[Image sets with object changes]
┄┄┄┄┄┄
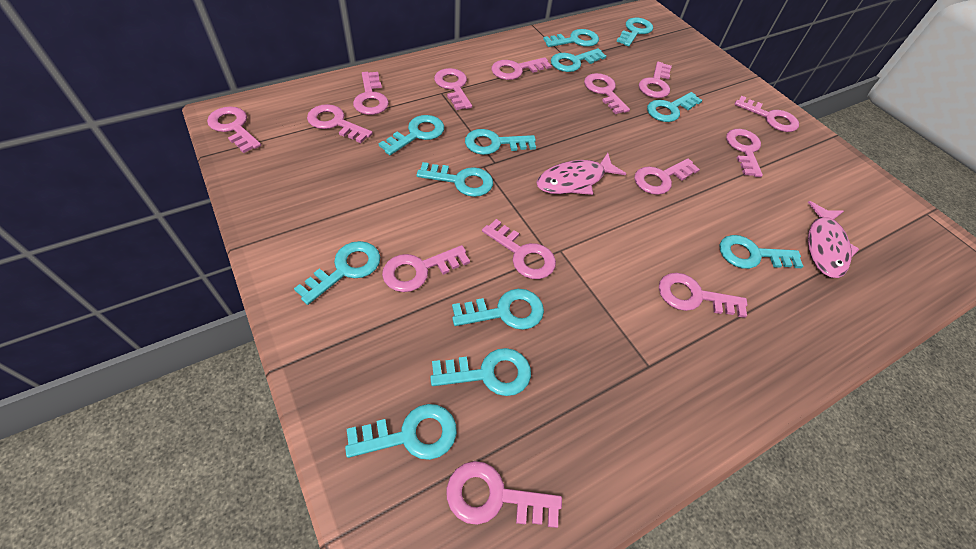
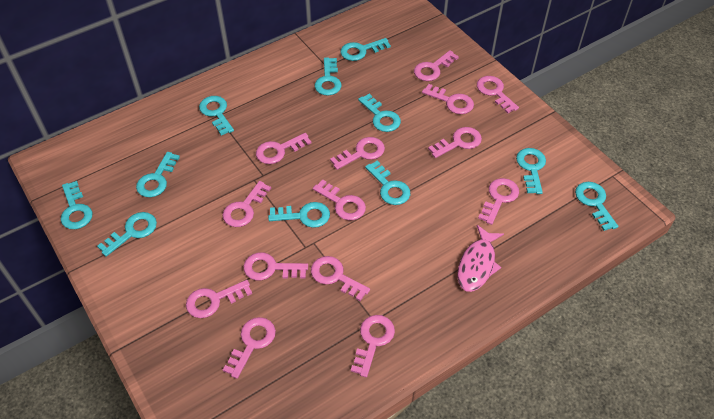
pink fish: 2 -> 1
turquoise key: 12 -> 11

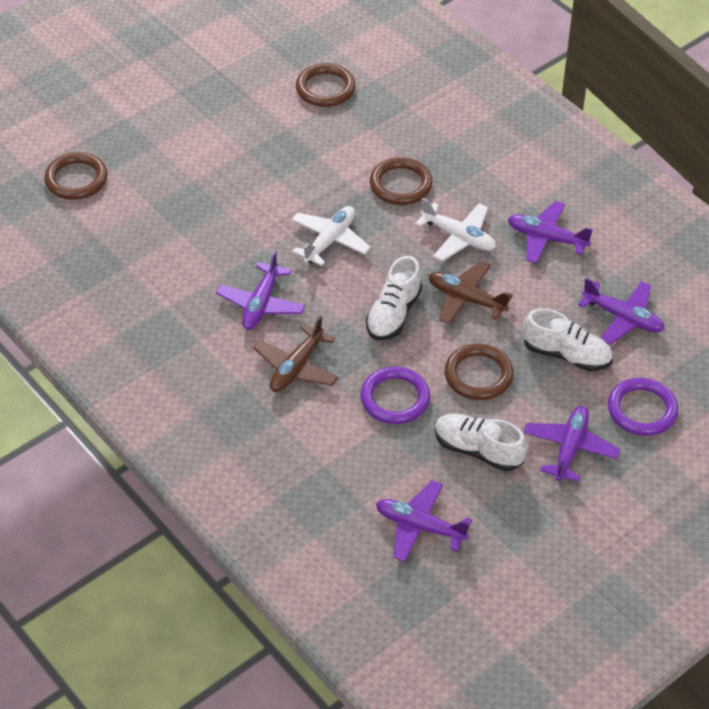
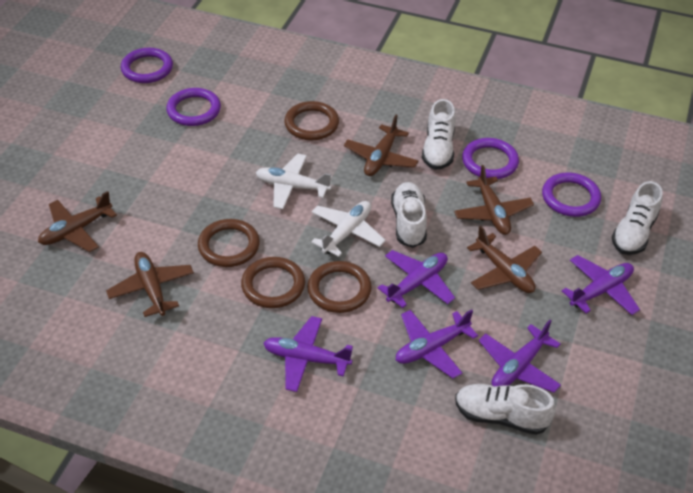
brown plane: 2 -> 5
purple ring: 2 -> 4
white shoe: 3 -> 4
┄┄┄┄┄┄
Write the data above out again exactly, minus its pictures.

Exercise result:
pink fish: 2 -> 1
turquoise key: 12 -> 11

brown plane: 2 -> 5
purple ring: 2 -> 4
white shoe: 3 -> 4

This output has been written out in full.